# Requirement
Once you have located the line containing "(509, 344) = (542, 293): turquoise" in the material below, return it exactly along with each line after it through the line containing "(872, 189) = (693, 141): none".

(Records supplied begins)

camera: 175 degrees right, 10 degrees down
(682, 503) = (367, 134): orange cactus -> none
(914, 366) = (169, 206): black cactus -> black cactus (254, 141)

(Records supplied ends)
(Records supplied begins)

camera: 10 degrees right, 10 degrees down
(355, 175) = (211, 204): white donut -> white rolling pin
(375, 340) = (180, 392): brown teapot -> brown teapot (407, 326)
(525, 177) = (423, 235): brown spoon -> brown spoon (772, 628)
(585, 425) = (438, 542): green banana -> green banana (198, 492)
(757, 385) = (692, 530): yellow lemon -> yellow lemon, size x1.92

(Records supplied ends)
(Records supplied begins)

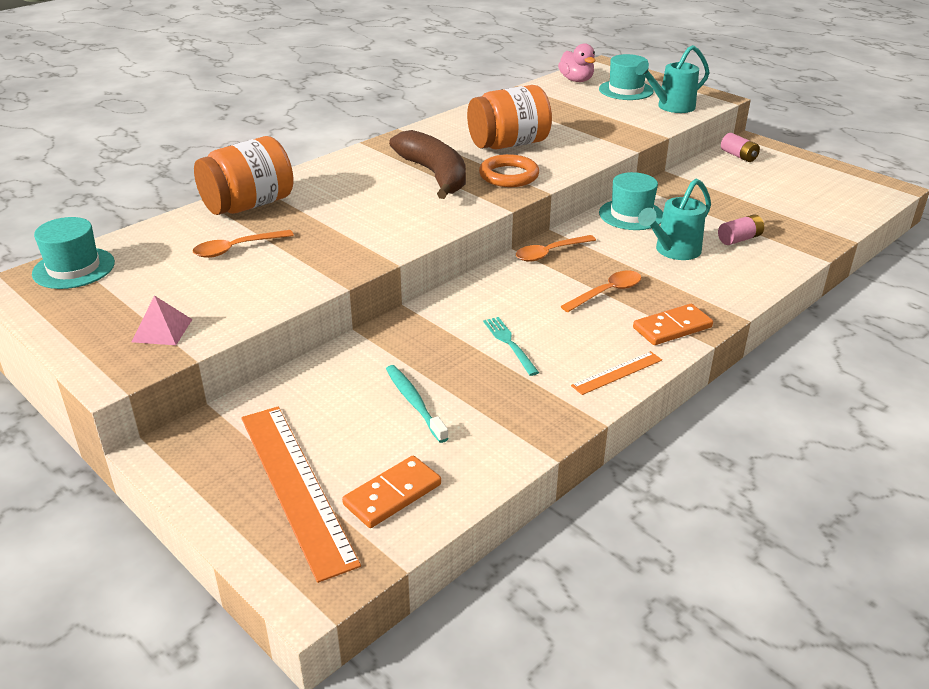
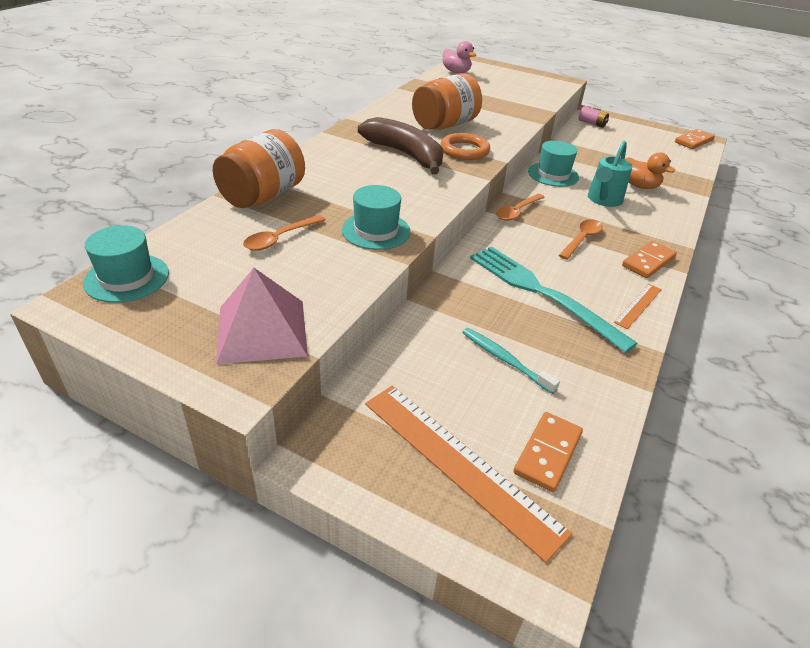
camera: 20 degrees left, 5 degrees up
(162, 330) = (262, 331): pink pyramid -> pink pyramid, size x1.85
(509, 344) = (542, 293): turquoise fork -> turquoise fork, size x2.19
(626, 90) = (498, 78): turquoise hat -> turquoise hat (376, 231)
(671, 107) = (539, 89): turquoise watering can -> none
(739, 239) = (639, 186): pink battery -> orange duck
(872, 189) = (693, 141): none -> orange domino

(Records supplied ends)

# Task solution
(509, 344) = (542, 293): turquoise fork -> turquoise fork, size x2.19
(626, 90) = (498, 78): turquoise hat -> turquoise hat (376, 231)
(671, 107) = (539, 89): turquoise watering can -> none
(739, 239) = (639, 186): pink battery -> orange duck
(872, 189) = (693, 141): none -> orange domino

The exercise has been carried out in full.